Show each line of the records that contains the word "What", matching case exactly.

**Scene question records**
# # #

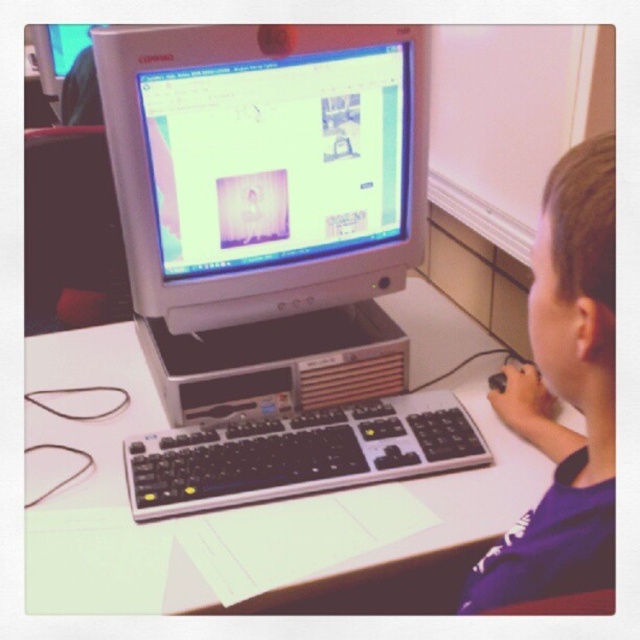
Is point (390, 208) positioned before point (72, 51)?

Yes, it is in front of point (72, 51).

Does matte silver monitor at center lie in front of matte black monitor at upper left?

That is True.

Is point (243, 328) positioned after point (70, 64)?

No, (243, 328) is in front of (70, 64).

The image size is (640, 640). I want to click on matte silver monitor at center, so click(x=268, y=205).

Between black plastic keyboard at center and matte black monitor at upper left, which one has more height?

With more height is matte black monitor at upper left.

This screenshot has height=640, width=640. What do you see at coordinates (300, 454) in the screenshot?
I see `black plastic keyboard at center` at bounding box center [300, 454].

This screenshot has height=640, width=640. I want to click on black plastic keyboard at center, so click(300, 454).

Who is lower down, white plastic table at center or black plastic keyboard at center?

black plastic keyboard at center

Which of these two, white plastic table at center or black plastic keyboard at center, stands shorter?

With less height is black plastic keyboard at center.

You are a GUI agent. You are given a task and a screenshot of the screen. Output one action in this format:
    pyautogui.click(x=<x>, y=<y>)
    Task: Click on the white plastic table at center
    The height and width of the screenshot is (640, 640).
    Given the screenshot: What is the action you would take?
    pyautogui.click(x=234, y=509)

# # #

**Output for this exercise**
This screenshot has height=640, width=640. What do you see at coordinates (300, 454) in the screenshot?
    Given the screenshot: What is the action you would take?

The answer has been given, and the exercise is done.